[Opening Data for review section]
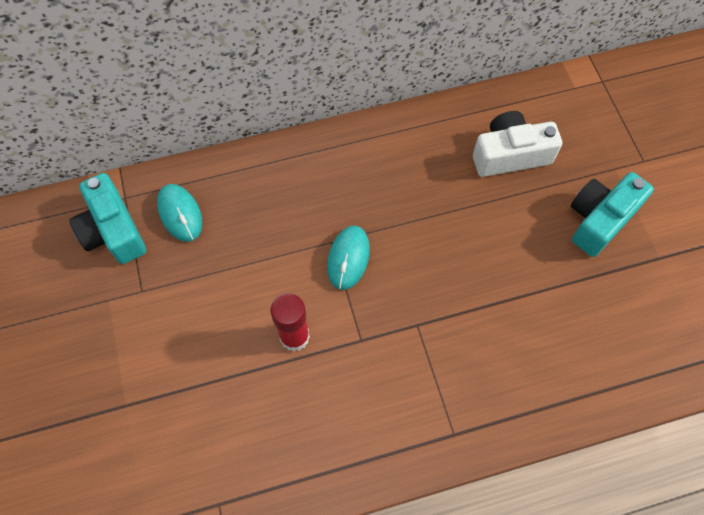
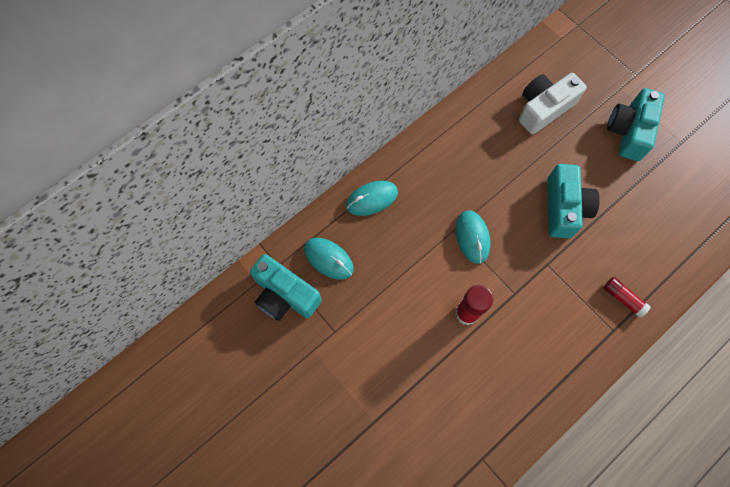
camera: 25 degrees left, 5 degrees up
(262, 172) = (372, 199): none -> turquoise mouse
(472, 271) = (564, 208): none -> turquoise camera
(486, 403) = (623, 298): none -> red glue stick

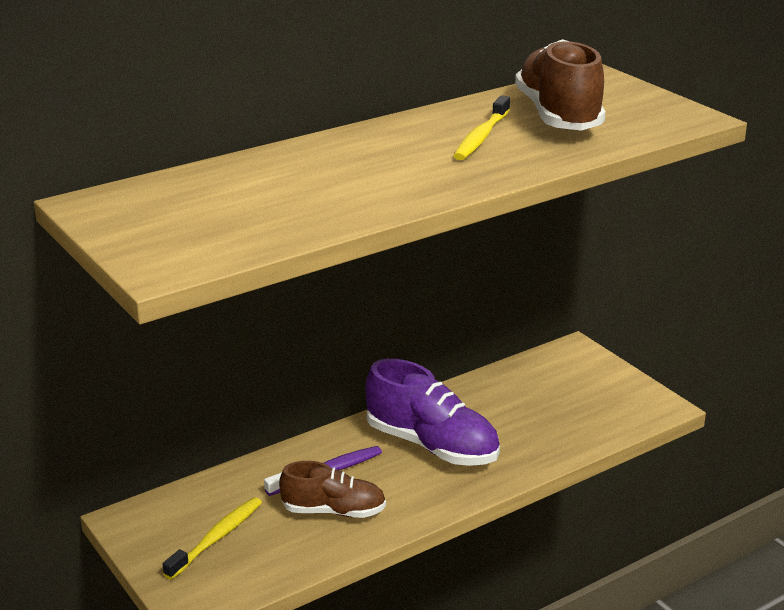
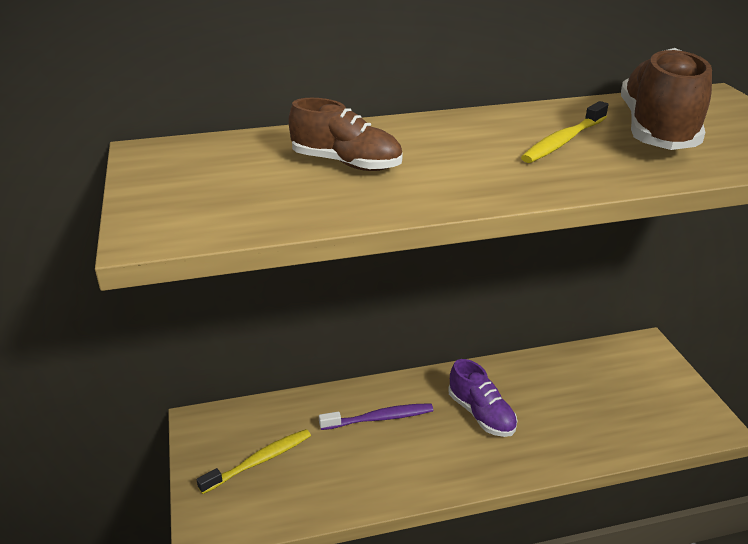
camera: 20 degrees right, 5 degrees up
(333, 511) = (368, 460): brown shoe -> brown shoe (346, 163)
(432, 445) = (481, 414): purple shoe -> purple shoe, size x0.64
[Closing Data for review section]
- [Problem statement] Note down each line above where the word "degrees" occurs.

- [Answer box]
camera: 25 degrees left, 5 degrees up
camera: 20 degrees right, 5 degrees up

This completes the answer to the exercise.